→ **WORK INSTRUCTIONS**:
An exact copy of the records is required, minus the pictures they hold.

- Opening Delimiter -

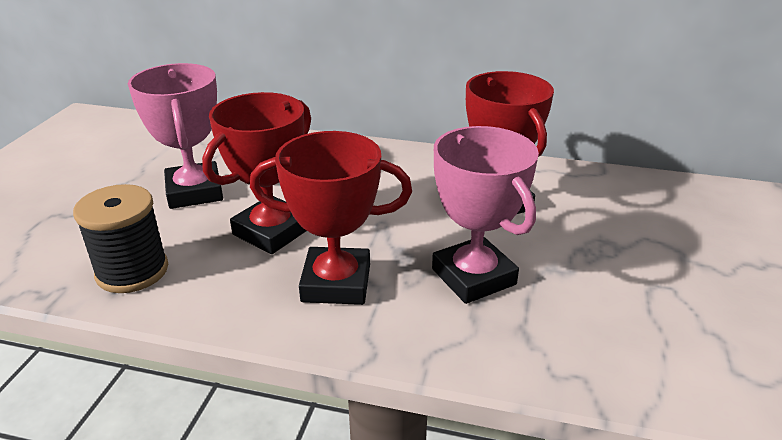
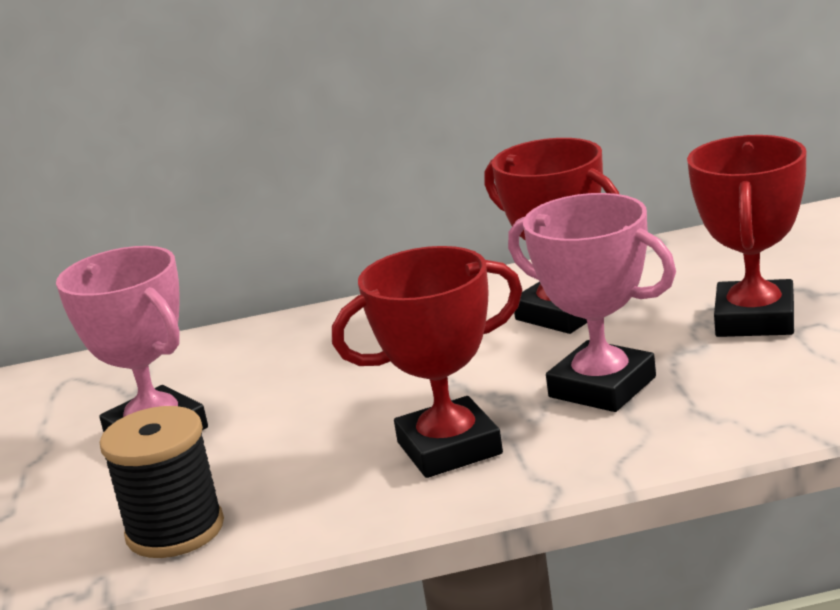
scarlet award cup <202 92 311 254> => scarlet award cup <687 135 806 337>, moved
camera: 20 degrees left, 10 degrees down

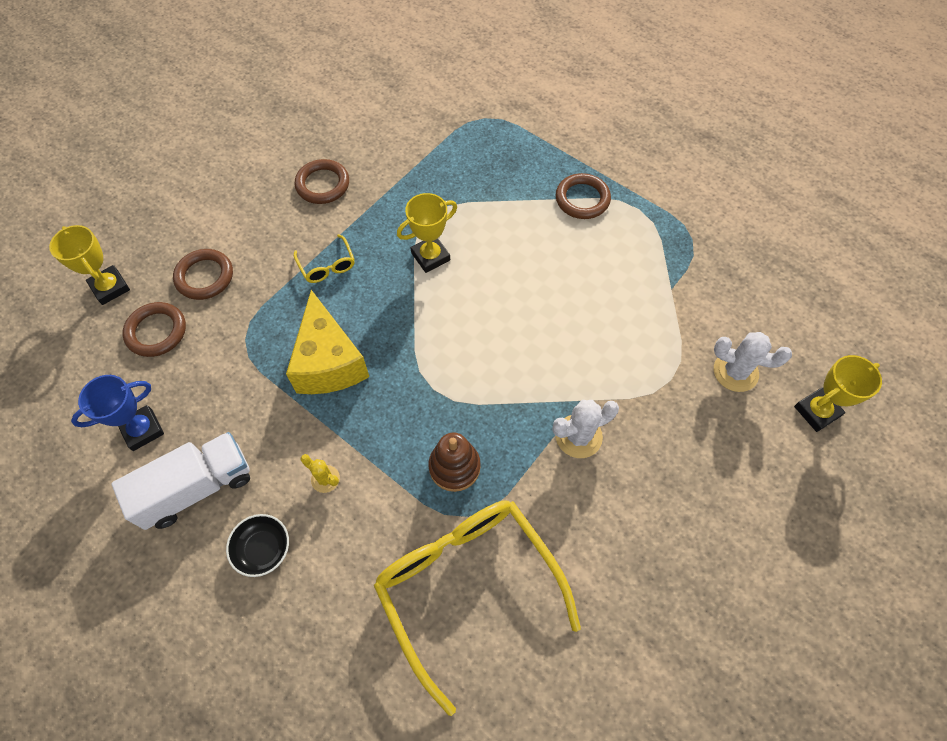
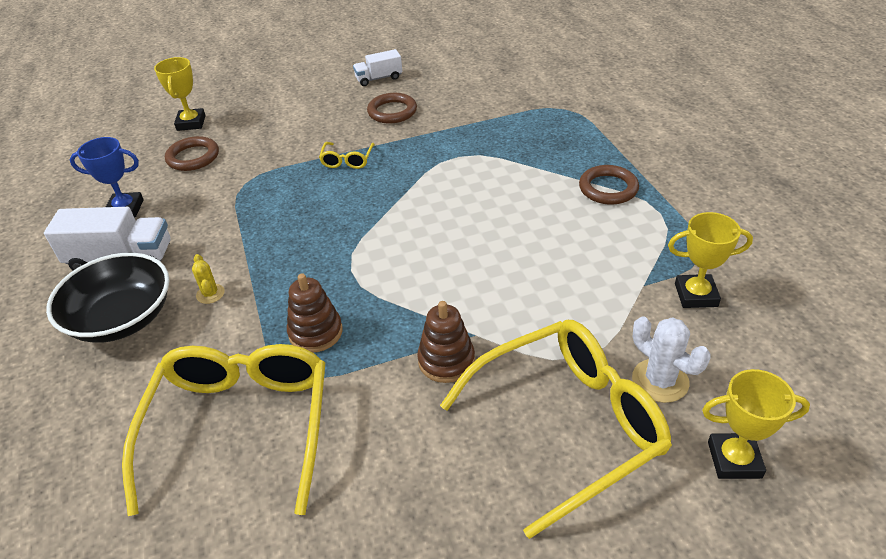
brown hoop <173 249 233 300> => nothing
black bowl <226 514 289 577> => black bowl <46 253 170 343>, x1.95
golden cheese wedge <286 290 369 394> => nothing
golden award cup <397 193 457 273> => golden award cup <668 212 753 308>, moved
white saguaro cactus <552 400 619 458> => brown ring stacker <417 301 475 383>
nothing => white toy truck <353 49 402 86>
nothing => golden eyeglasses <440 320 672 539>
camera: 35 degrees right, 20 degrees down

- Closing Delimiter -

→ **RESULT OF THIS EXERCISE**:
scarlet award cup <202 92 311 254> => scarlet award cup <687 135 806 337>, moved
camera: 20 degrees left, 10 degrees down

brown hoop <173 249 233 300> => nothing
black bowl <226 514 289 577> => black bowl <46 253 170 343>, x1.95
golden cheese wedge <286 290 369 394> => nothing
golden award cup <397 193 457 273> => golden award cup <668 212 753 308>, moved
white saguaro cactus <552 400 619 458> => brown ring stacker <417 301 475 383>
nothing => white toy truck <353 49 402 86>
nothing => golden eyeglasses <440 320 672 539>
camera: 35 degrees right, 20 degrees down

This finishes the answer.